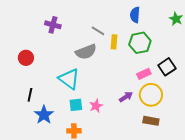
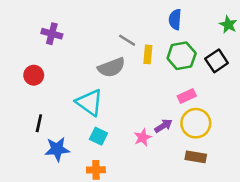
purple cross: (53, 25) -> (52, 34), moved
black square: (167, 67) -> (217, 61), moved
cyan square: (76, 105) -> (99, 136), turned 32
pink star: (96, 106) -> (143, 137), moved
blue star: (44, 115) -> (57, 149), turned 30

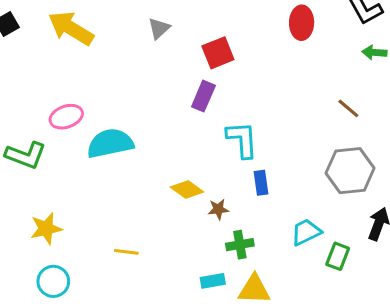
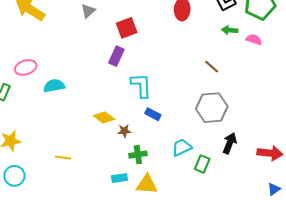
cyan semicircle: (110, 143) -> (54, 86), size x0.7
blue rectangle: (261, 183) -> (153, 114), turned -56

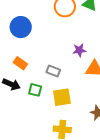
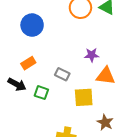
orange rectangle: (20, 63) -> (28, 63), turned -72
yellow square: (62, 97) -> (84, 97), moved

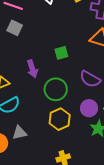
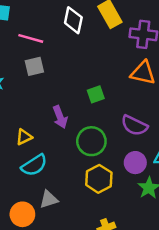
gray square: (15, 28) -> (34, 66), turned -35

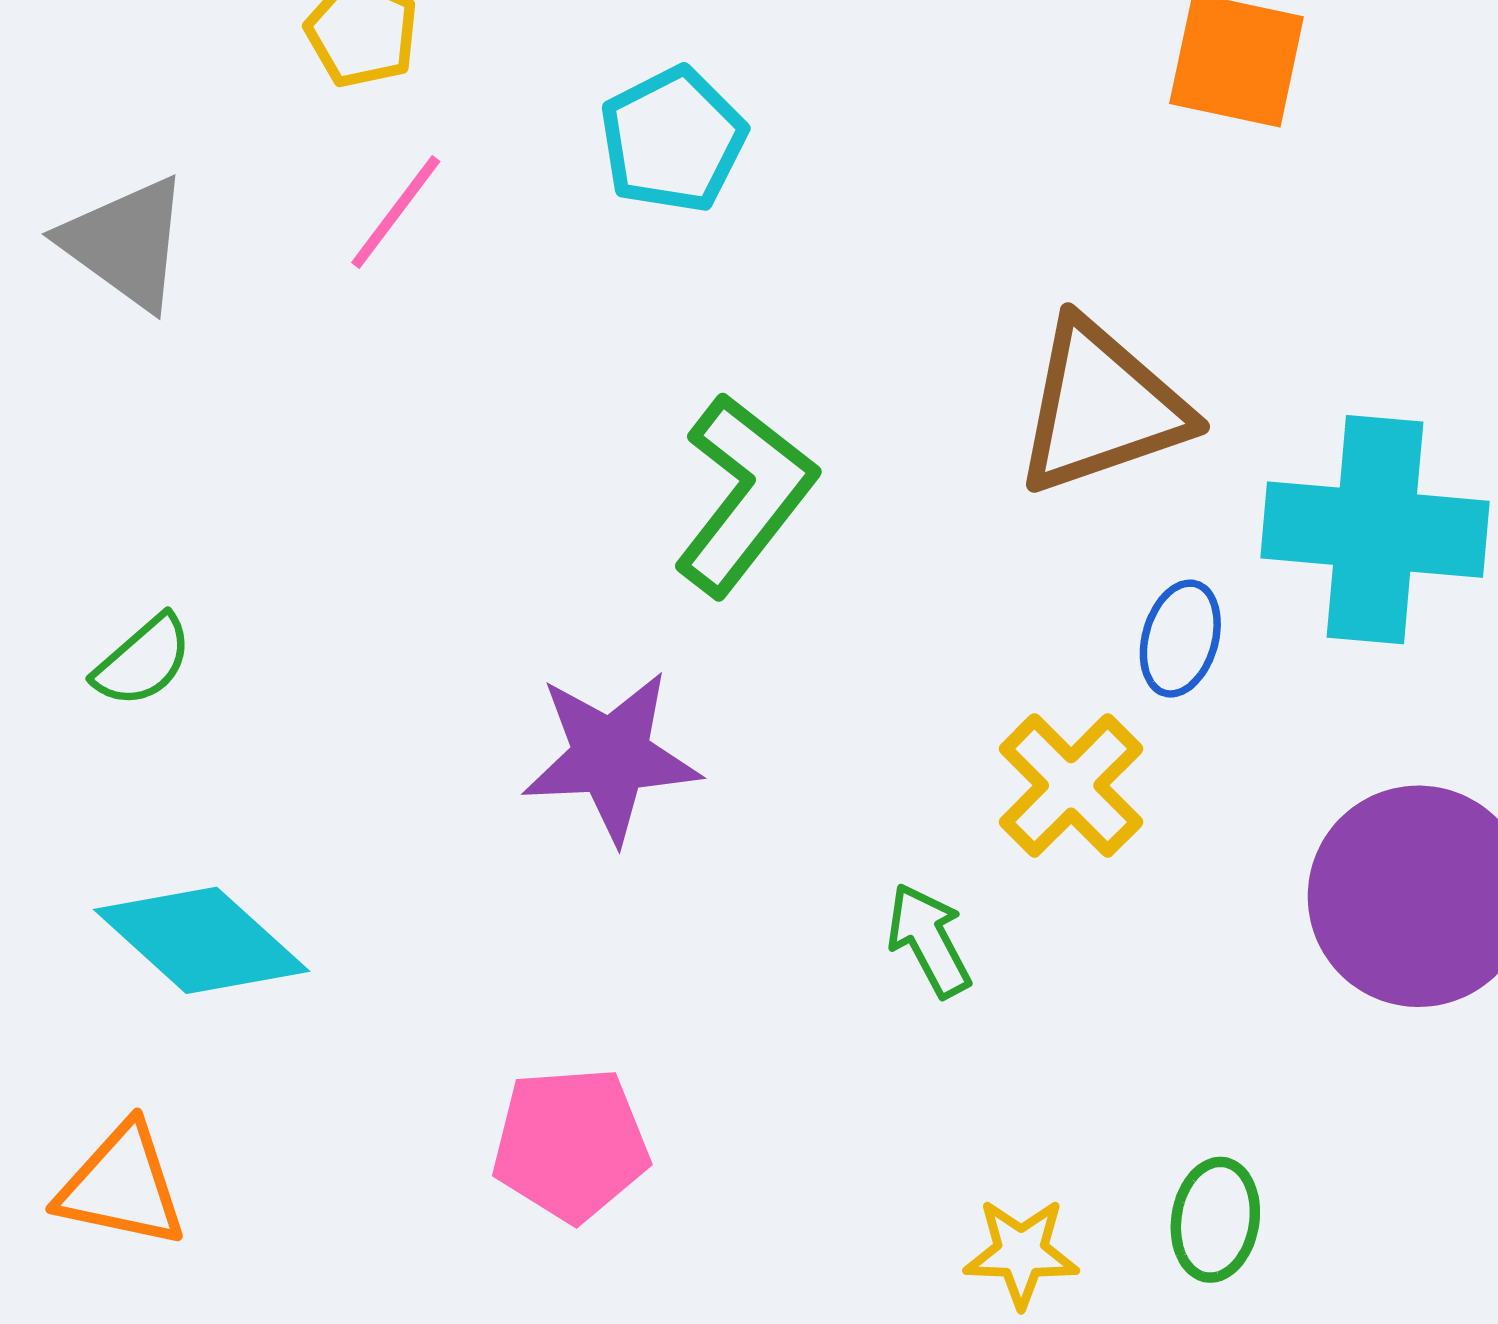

**Exercise goal**
Each entry above should be returned exactly as written, minus its pictures.

**The answer**
purple cross: (53, 25) -> (52, 34), moved
black square: (167, 67) -> (217, 61), moved
cyan square: (76, 105) -> (99, 136), turned 32
pink star: (96, 106) -> (143, 137), moved
blue star: (44, 115) -> (57, 149), turned 30

cyan semicircle: (110, 143) -> (54, 86), size x0.7
blue rectangle: (261, 183) -> (153, 114), turned -56

orange rectangle: (20, 63) -> (28, 63), turned -72
yellow square: (62, 97) -> (84, 97), moved

gray square: (15, 28) -> (34, 66), turned -35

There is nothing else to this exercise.